Exercise aim
Under this line are the records; write out word for word the part that begins at the line containing "C9: 2.2nF (PULSE, VB) -> 2.2nF (PULSE, VB2)" and ends at the line containing "IC2 pin RXD: N003 -> N007", and no more.

Data section
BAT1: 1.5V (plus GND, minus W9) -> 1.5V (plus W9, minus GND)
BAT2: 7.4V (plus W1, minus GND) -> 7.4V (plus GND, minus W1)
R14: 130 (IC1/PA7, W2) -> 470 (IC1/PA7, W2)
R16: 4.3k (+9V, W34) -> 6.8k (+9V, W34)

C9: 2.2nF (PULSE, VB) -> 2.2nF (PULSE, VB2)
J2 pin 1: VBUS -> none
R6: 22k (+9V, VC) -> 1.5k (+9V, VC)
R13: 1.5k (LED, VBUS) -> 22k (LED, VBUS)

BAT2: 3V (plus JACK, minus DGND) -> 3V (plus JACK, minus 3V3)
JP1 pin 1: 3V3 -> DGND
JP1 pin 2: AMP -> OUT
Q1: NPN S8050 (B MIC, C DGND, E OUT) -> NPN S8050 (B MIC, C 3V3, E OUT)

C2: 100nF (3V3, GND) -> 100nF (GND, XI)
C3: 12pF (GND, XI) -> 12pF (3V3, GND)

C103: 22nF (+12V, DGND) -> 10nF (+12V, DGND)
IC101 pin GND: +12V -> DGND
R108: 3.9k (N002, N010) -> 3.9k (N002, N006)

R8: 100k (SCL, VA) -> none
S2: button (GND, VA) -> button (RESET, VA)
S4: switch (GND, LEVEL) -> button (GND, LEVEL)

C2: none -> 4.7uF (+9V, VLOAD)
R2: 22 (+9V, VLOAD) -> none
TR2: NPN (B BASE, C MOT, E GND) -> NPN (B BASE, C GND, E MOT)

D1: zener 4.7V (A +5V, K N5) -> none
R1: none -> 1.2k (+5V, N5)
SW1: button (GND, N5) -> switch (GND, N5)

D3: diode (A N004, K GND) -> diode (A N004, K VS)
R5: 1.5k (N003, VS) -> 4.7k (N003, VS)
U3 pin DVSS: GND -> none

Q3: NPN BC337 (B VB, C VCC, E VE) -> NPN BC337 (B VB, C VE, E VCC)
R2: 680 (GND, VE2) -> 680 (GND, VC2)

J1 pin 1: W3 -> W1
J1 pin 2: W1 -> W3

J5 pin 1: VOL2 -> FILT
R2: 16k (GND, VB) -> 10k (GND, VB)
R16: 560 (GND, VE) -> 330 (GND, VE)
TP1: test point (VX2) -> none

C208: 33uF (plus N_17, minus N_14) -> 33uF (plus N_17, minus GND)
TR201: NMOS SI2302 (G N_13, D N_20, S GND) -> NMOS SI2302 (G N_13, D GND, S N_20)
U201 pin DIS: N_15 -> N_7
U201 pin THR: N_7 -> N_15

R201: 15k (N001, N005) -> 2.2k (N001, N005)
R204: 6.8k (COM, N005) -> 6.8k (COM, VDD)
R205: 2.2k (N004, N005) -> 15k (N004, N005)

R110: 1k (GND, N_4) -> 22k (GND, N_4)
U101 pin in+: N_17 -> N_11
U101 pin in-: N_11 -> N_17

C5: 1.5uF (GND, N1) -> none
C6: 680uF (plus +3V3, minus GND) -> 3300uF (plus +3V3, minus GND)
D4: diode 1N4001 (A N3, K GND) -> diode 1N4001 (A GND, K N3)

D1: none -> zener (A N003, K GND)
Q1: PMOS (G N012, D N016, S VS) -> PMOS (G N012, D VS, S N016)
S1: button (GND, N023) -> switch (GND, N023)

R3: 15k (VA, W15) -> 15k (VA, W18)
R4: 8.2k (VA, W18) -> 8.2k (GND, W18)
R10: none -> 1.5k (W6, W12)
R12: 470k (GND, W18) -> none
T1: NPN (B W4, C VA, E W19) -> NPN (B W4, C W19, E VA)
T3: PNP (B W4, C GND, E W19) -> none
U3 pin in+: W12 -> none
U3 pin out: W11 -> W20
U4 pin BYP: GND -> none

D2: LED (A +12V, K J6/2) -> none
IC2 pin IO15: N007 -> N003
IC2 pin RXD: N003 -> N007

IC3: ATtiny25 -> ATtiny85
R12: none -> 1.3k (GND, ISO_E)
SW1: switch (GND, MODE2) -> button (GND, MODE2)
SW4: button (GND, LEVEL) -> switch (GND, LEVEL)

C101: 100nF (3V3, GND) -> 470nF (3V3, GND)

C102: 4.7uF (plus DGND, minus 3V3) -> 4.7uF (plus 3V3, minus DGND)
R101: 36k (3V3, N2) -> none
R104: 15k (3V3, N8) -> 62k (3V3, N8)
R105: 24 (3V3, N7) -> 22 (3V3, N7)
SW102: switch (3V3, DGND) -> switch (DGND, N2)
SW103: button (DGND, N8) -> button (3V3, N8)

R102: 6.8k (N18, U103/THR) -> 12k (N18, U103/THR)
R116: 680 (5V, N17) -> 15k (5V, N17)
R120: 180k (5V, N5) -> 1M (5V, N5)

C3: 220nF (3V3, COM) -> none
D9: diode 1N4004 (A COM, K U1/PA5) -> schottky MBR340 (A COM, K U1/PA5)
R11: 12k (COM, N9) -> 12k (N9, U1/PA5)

Output
C9: 2.2nF (PULSE, VB) -> 2.2nF (PULSE, VB2)
J2 pin 1: VBUS -> none
R6: 22k (+9V, VC) -> 1.5k (+9V, VC)
R13: 1.5k (LED, VBUS) -> 22k (LED, VBUS)

BAT2: 3V (plus JACK, minus DGND) -> 3V (plus JACK, minus 3V3)
JP1 pin 1: 3V3 -> DGND
JP1 pin 2: AMP -> OUT
Q1: NPN S8050 (B MIC, C DGND, E OUT) -> NPN S8050 (B MIC, C 3V3, E OUT)

C2: 100nF (3V3, GND) -> 100nF (GND, XI)
C3: 12pF (GND, XI) -> 12pF (3V3, GND)

C103: 22nF (+12V, DGND) -> 10nF (+12V, DGND)
IC101 pin GND: +12V -> DGND
R108: 3.9k (N002, N010) -> 3.9k (N002, N006)

R8: 100k (SCL, VA) -> none
S2: button (GND, VA) -> button (RESET, VA)
S4: switch (GND, LEVEL) -> button (GND, LEVEL)

C2: none -> 4.7uF (+9V, VLOAD)
R2: 22 (+9V, VLOAD) -> none
TR2: NPN (B BASE, C MOT, E GND) -> NPN (B BASE, C GND, E MOT)

D1: zener 4.7V (A +5V, K N5) -> none
R1: none -> 1.2k (+5V, N5)
SW1: button (GND, N5) -> switch (GND, N5)

D3: diode (A N004, K GND) -> diode (A N004, K VS)
R5: 1.5k (N003, VS) -> 4.7k (N003, VS)
U3 pin DVSS: GND -> none

Q3: NPN BC337 (B VB, C VCC, E VE) -> NPN BC337 (B VB, C VE, E VCC)
R2: 680 (GND, VE2) -> 680 (GND, VC2)

J1 pin 1: W3 -> W1
J1 pin 2: W1 -> W3

J5 pin 1: VOL2 -> FILT
R2: 16k (GND, VB) -> 10k (GND, VB)
R16: 560 (GND, VE) -> 330 (GND, VE)
TP1: test point (VX2) -> none

C208: 33uF (plus N_17, minus N_14) -> 33uF (plus N_17, minus GND)
TR201: NMOS SI2302 (G N_13, D N_20, S GND) -> NMOS SI2302 (G N_13, D GND, S N_20)
U201 pin DIS: N_15 -> N_7
U201 pin THR: N_7 -> N_15

R201: 15k (N001, N005) -> 2.2k (N001, N005)
R204: 6.8k (COM, N005) -> 6.8k (COM, VDD)
R205: 2.2k (N004, N005) -> 15k (N004, N005)

R110: 1k (GND, N_4) -> 22k (GND, N_4)
U101 pin in+: N_17 -> N_11
U101 pin in-: N_11 -> N_17

C5: 1.5uF (GND, N1) -> none
C6: 680uF (plus +3V3, minus GND) -> 3300uF (plus +3V3, minus GND)
D4: diode 1N4001 (A N3, K GND) -> diode 1N4001 (A GND, K N3)

D1: none -> zener (A N003, K GND)
Q1: PMOS (G N012, D N016, S VS) -> PMOS (G N012, D VS, S N016)
S1: button (GND, N023) -> switch (GND, N023)

R3: 15k (VA, W15) -> 15k (VA, W18)
R4: 8.2k (VA, W18) -> 8.2k (GND, W18)
R10: none -> 1.5k (W6, W12)
R12: 470k (GND, W18) -> none
T1: NPN (B W4, C VA, E W19) -> NPN (B W4, C W19, E VA)
T3: PNP (B W4, C GND, E W19) -> none
U3 pin in+: W12 -> none
U3 pin out: W11 -> W20
U4 pin BYP: GND -> none

D2: LED (A +12V, K J6/2) -> none
IC2 pin IO15: N007 -> N003
IC2 pin RXD: N003 -> N007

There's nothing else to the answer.